WORKING DATA
====

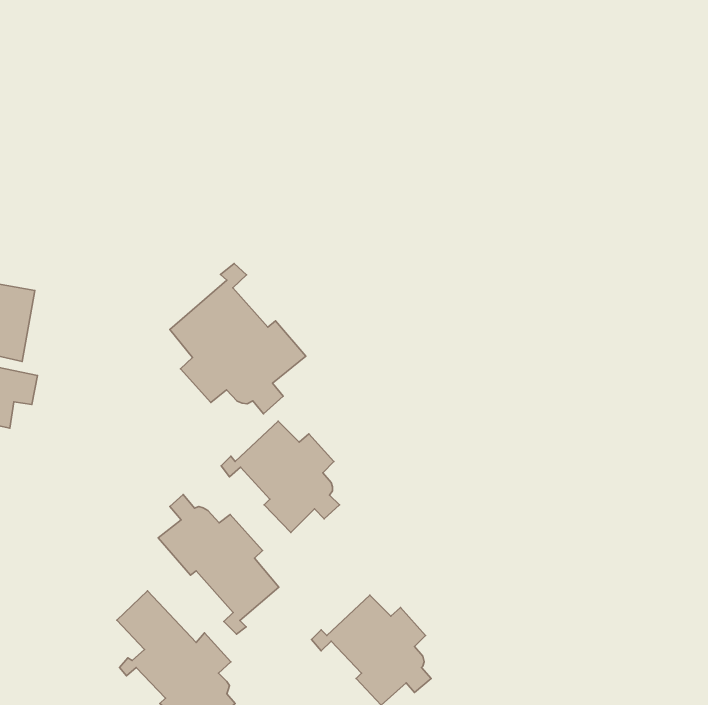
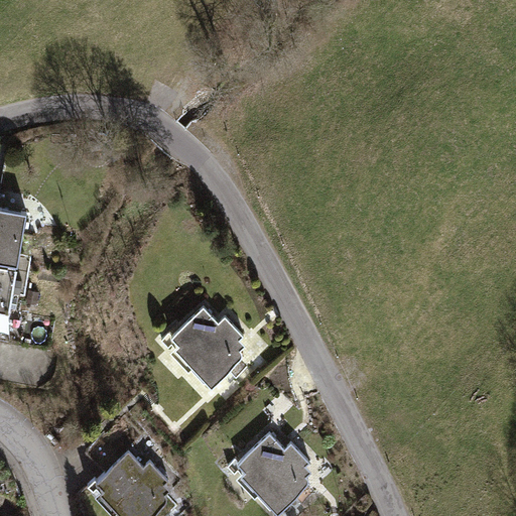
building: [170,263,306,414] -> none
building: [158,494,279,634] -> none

====

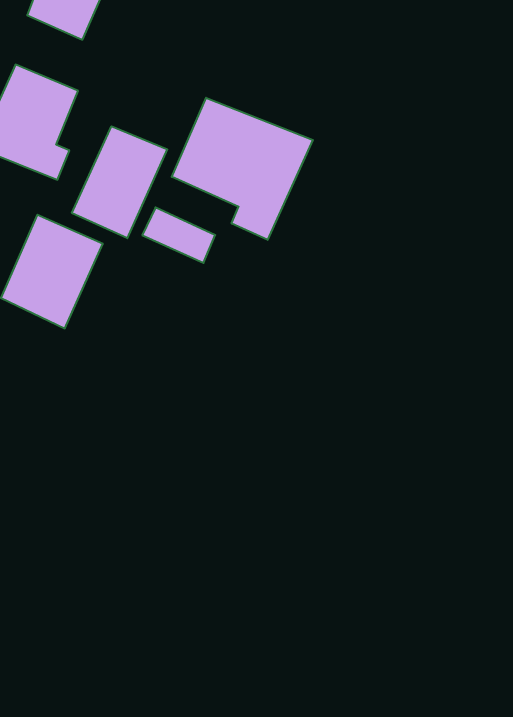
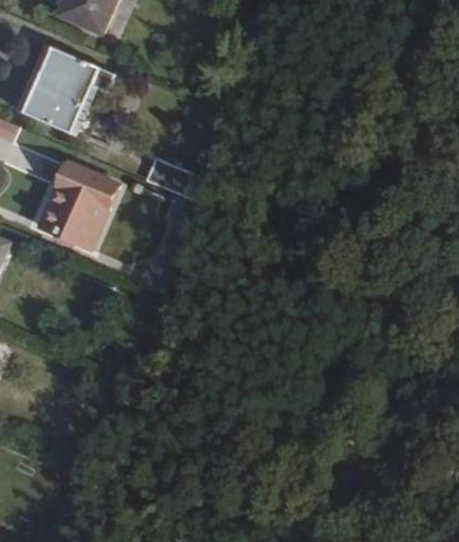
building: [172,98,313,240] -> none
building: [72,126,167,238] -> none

====

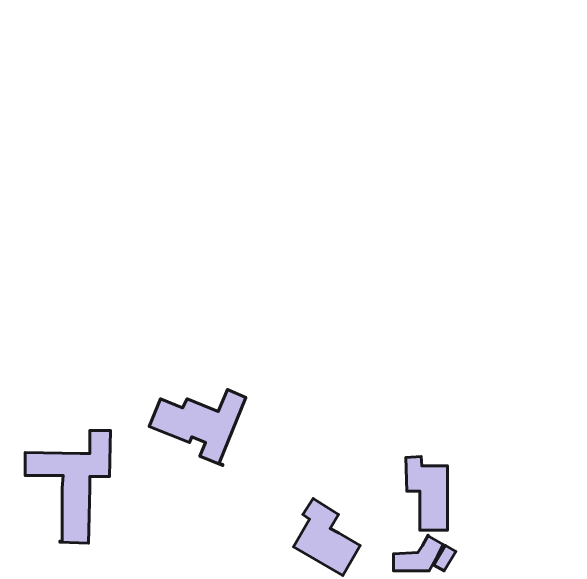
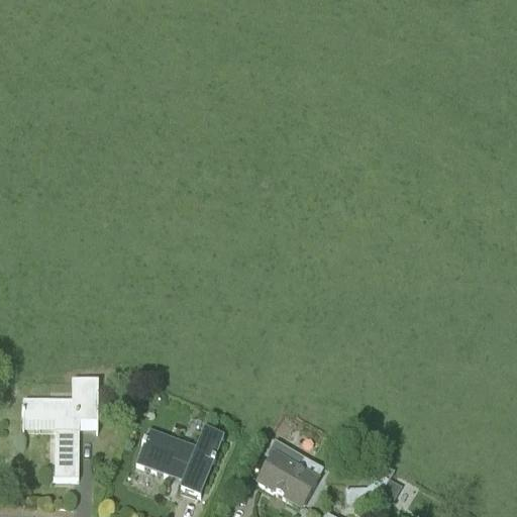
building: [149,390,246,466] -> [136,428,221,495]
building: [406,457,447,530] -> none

====

EXERCISE
If a line in the entries includes the word "none", copy that line out.

RESPONSE AREA
building: [170,263,306,414] -> none
building: [158,494,279,634] -> none
building: [172,98,313,240] -> none
building: [72,126,167,238] -> none
building: [406,457,447,530] -> none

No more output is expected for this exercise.